Material for this exercise =>
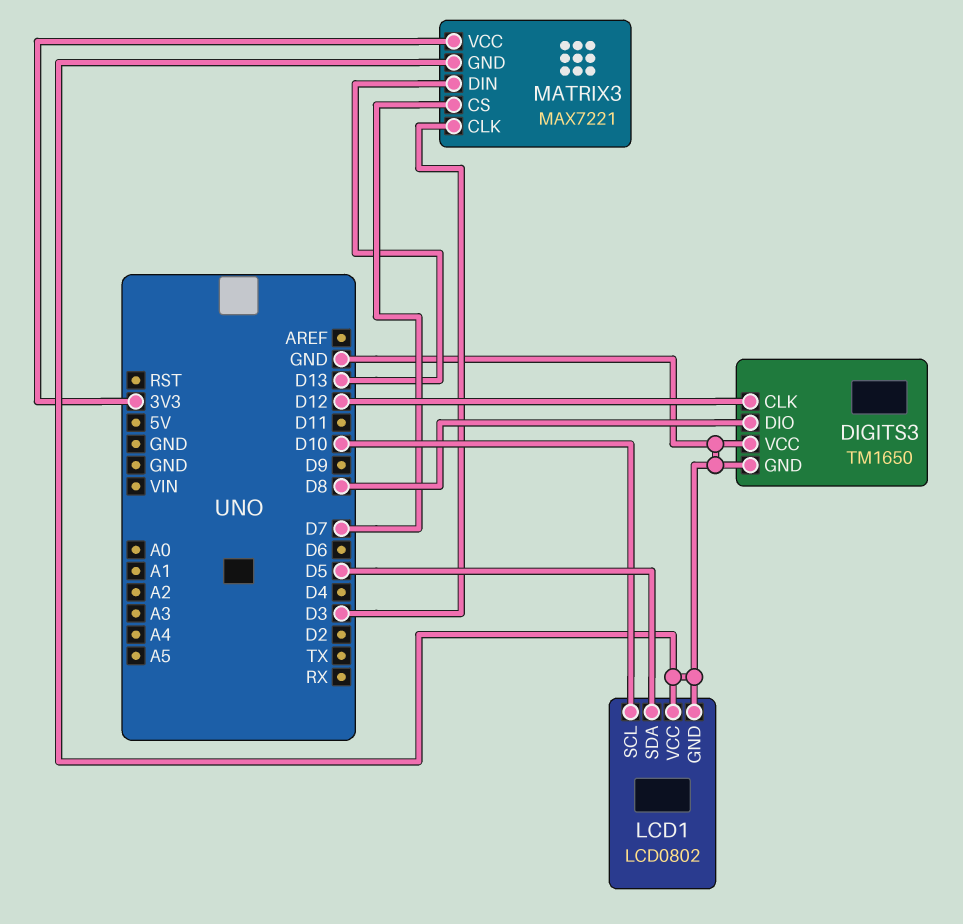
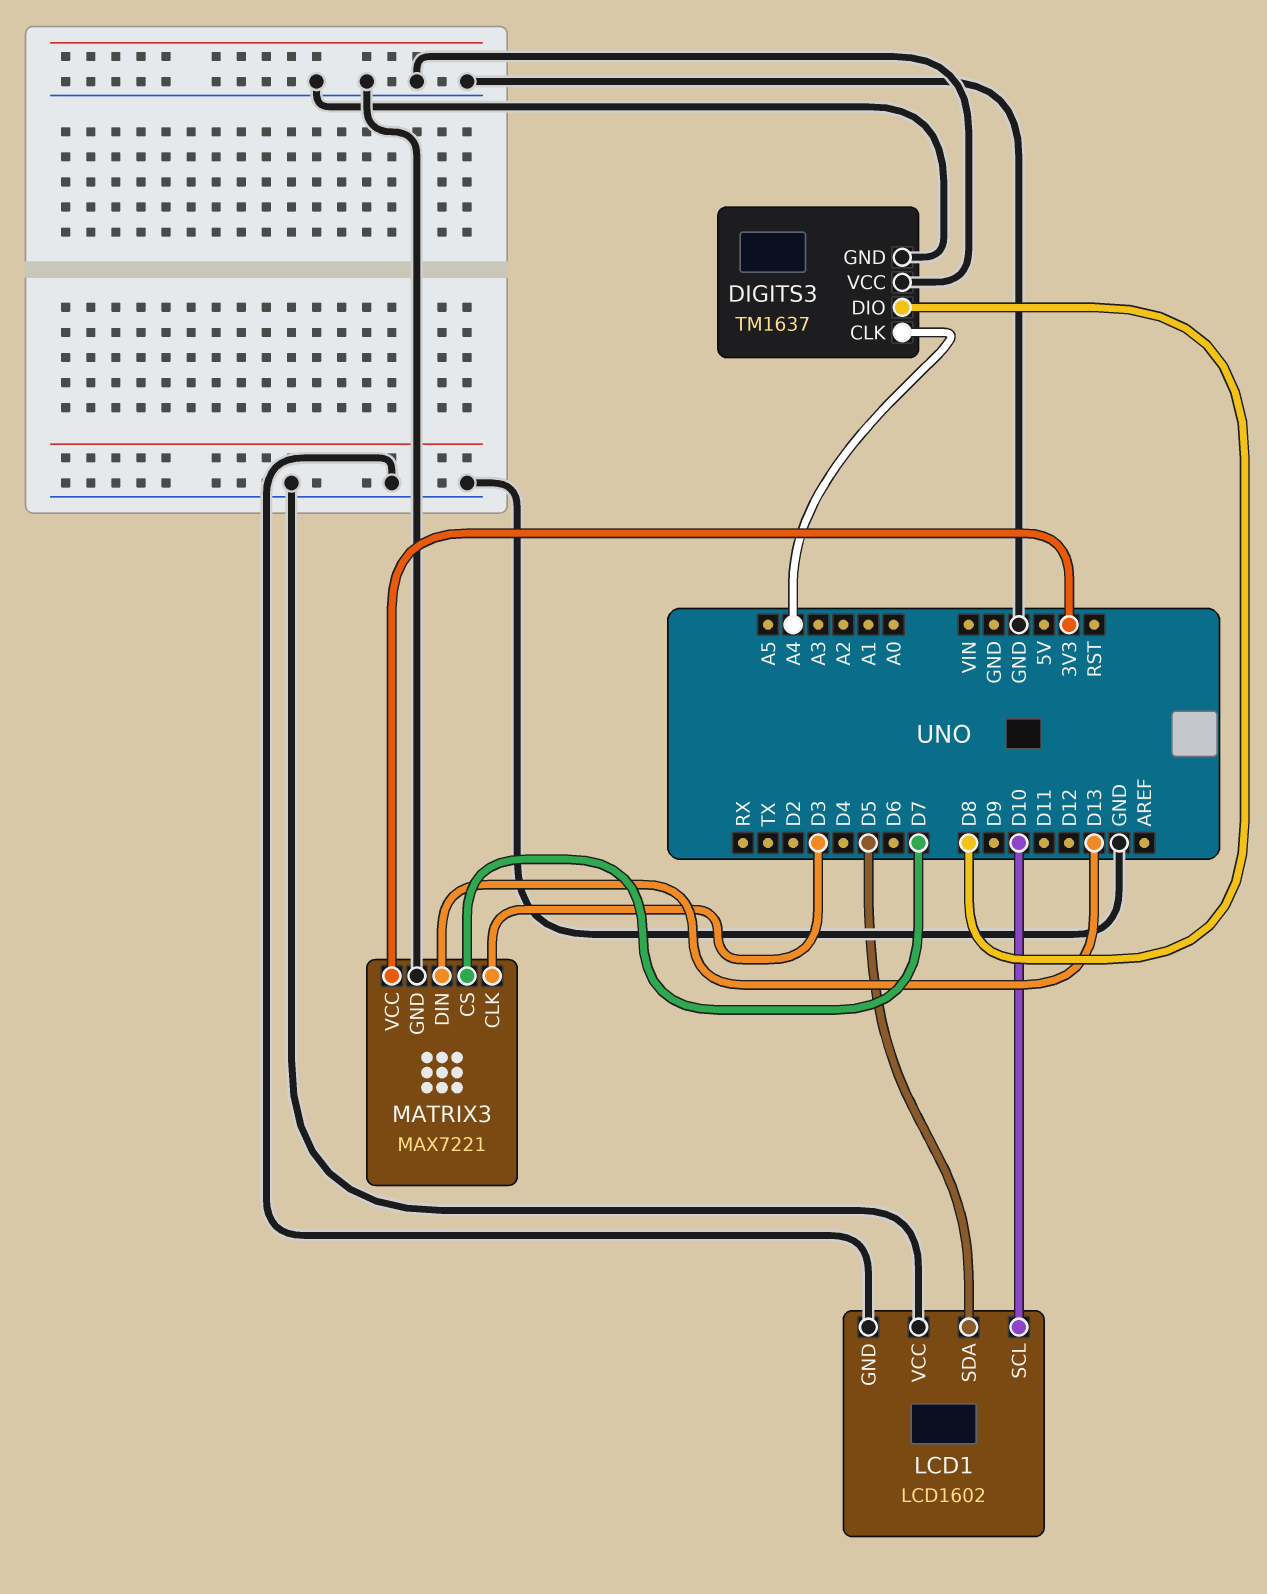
DIGITS3: TM1650 -> TM1637
DIGITS3 pin CLK: D12 -> A4
LCD1: LCD0802 -> LCD1602

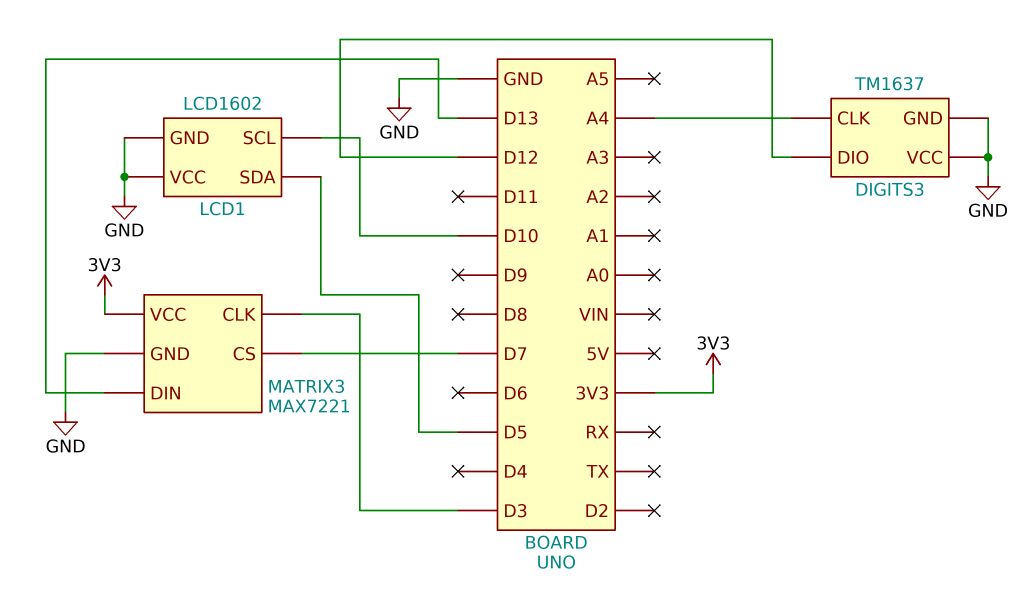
DIGITS3 pin DIO: D8 -> D12

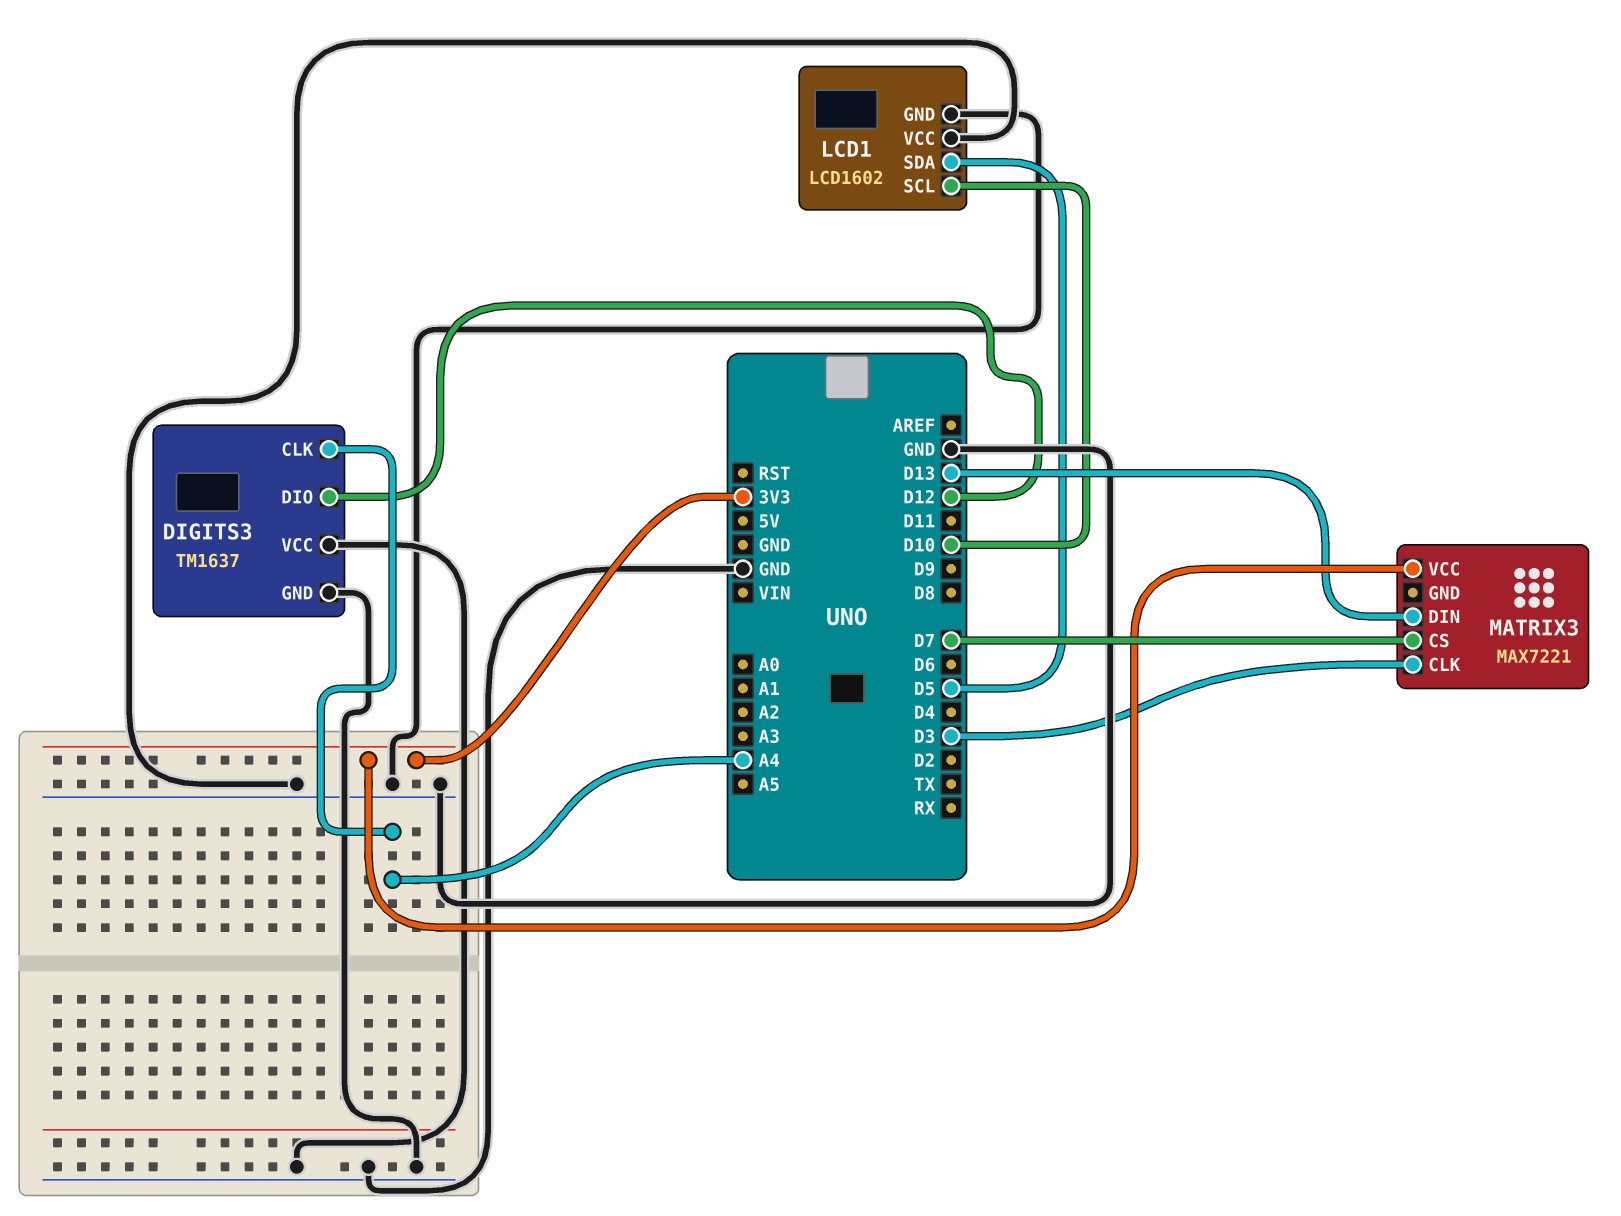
MATRIX3 pin GND: GND -> none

What to do =>
Return an exact transcription of the material, with its pictures left out.

Solution for this task =>
DIGITS3: TM1650 -> TM1637
DIGITS3 pin CLK: D12 -> A4
LCD1: LCD0802 -> LCD1602

DIGITS3 pin DIO: D8 -> D12

MATRIX3 pin GND: GND -> none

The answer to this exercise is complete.